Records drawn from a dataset
^^^^^^^^

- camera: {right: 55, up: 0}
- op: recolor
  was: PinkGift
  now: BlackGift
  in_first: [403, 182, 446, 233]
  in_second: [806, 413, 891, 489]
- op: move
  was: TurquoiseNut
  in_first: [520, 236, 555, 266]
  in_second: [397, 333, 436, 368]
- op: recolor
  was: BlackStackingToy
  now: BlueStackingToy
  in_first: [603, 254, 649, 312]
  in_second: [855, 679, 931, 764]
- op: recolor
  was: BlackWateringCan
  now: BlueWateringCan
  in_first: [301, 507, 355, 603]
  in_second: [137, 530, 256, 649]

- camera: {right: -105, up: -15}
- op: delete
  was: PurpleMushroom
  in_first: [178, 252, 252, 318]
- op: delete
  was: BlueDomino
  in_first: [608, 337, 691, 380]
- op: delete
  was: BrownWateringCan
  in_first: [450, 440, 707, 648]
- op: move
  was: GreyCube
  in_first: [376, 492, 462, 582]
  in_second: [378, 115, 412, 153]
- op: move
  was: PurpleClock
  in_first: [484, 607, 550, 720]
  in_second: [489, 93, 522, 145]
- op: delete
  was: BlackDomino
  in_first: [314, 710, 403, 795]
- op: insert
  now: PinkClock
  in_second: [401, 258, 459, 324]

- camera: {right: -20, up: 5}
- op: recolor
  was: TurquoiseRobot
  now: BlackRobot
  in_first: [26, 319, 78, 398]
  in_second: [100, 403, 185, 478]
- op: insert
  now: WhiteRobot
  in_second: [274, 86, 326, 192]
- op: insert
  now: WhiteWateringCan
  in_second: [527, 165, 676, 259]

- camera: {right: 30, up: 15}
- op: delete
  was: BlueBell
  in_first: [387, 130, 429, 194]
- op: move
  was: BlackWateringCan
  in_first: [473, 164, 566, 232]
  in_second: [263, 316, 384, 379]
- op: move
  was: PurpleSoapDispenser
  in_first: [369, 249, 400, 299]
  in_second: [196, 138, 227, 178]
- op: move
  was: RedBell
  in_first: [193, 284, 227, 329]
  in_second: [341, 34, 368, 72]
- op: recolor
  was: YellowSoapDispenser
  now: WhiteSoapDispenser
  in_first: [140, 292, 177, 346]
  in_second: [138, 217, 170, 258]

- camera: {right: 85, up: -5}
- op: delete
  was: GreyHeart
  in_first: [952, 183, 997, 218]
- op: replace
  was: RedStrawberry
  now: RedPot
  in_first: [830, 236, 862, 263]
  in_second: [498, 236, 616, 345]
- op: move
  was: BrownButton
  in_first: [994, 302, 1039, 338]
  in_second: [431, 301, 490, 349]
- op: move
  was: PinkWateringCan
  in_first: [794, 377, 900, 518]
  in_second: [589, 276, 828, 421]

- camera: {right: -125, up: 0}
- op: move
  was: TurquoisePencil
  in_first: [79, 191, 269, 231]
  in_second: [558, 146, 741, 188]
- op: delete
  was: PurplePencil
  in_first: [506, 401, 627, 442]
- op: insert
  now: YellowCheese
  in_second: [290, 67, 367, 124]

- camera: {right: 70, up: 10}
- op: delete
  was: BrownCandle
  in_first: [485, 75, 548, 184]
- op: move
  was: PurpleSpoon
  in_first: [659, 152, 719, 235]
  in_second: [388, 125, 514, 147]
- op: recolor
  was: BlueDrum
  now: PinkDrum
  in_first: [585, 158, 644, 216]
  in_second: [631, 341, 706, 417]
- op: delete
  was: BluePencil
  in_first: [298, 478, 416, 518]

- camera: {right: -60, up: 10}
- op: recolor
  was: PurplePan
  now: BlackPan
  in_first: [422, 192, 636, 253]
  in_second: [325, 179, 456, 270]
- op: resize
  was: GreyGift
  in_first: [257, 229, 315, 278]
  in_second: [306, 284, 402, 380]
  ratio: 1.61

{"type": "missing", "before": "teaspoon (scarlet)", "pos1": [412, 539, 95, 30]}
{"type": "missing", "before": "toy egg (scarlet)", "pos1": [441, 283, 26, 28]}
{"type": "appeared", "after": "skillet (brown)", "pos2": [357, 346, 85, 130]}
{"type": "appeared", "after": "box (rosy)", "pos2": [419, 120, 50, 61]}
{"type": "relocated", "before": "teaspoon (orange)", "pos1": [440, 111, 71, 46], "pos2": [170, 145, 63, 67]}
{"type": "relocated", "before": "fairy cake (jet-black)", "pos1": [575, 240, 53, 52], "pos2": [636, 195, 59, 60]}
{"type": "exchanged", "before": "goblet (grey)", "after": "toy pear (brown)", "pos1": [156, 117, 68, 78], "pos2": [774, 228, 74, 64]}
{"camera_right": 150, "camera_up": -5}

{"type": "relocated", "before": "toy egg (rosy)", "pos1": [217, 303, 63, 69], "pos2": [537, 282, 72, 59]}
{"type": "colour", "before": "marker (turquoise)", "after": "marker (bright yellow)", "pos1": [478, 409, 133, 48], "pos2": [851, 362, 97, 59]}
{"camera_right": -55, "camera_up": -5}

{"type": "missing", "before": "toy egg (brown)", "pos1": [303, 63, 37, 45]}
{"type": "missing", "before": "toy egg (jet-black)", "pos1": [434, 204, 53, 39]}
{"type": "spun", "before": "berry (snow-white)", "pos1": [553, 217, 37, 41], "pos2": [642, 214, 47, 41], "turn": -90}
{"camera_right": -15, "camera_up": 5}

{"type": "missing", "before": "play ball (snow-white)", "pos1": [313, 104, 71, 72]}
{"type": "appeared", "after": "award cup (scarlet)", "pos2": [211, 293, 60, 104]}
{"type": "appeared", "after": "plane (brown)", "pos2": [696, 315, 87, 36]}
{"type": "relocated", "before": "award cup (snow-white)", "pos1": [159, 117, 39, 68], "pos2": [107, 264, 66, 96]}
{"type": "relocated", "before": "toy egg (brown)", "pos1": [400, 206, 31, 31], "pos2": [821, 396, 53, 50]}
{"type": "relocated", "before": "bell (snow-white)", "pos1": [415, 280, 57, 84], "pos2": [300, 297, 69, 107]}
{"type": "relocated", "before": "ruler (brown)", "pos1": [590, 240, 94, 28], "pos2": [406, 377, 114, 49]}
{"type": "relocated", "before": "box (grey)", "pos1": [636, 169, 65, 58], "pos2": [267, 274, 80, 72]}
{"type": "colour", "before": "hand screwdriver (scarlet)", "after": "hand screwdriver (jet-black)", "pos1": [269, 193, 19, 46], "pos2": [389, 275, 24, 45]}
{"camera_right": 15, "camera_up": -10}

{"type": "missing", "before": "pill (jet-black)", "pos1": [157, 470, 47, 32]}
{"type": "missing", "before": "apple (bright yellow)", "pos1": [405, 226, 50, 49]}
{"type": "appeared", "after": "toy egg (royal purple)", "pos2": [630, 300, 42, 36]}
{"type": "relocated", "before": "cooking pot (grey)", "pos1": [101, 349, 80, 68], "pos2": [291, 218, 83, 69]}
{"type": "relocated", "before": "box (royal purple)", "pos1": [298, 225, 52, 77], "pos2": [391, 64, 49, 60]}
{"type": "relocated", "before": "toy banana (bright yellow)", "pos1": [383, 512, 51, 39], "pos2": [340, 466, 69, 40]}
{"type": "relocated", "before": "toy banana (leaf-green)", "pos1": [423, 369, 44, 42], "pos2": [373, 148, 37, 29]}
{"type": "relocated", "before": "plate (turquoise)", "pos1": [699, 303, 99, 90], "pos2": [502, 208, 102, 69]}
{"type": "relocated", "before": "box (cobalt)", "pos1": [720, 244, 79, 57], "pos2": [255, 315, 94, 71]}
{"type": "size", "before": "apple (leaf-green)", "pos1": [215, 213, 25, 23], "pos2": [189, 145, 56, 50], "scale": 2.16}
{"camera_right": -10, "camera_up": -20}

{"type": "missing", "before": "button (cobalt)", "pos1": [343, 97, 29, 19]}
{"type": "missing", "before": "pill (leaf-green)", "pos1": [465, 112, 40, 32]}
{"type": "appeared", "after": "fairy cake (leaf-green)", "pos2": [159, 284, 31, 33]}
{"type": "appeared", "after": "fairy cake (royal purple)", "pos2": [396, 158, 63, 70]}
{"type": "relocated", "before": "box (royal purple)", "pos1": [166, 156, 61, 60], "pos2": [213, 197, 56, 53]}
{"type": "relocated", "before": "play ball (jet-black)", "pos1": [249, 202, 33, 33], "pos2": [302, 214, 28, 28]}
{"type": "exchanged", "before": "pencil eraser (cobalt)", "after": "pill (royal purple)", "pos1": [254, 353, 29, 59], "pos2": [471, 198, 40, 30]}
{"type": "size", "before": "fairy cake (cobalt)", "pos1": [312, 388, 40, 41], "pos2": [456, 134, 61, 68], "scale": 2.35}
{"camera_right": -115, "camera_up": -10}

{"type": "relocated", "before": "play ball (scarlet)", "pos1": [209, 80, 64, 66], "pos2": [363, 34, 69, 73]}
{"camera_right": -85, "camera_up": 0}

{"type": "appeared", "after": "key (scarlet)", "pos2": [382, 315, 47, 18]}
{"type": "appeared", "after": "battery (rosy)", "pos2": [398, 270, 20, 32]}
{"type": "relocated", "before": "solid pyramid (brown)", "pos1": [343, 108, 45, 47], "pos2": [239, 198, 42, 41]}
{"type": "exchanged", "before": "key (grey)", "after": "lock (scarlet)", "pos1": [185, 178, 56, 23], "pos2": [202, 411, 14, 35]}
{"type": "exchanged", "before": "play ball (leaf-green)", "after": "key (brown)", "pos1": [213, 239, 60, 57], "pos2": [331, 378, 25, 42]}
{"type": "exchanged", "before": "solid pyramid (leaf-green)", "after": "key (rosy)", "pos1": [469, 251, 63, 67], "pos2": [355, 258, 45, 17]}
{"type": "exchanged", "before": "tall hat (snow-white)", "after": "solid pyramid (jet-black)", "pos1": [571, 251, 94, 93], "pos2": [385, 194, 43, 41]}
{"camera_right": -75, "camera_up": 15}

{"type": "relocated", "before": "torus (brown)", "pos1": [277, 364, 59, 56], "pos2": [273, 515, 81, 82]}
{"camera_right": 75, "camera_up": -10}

^^^^^^^^

What are the lines above, starting at the one with "in_second: [855, 679, 931, 764]" and ending at the one with "in_first: [301, 507, 355, 603]"? Give them again exactly, and only them.

RESPONSE BOX:
  in_second: [855, 679, 931, 764]
- op: recolor
  was: BlackWateringCan
  now: BlueWateringCan
  in_first: [301, 507, 355, 603]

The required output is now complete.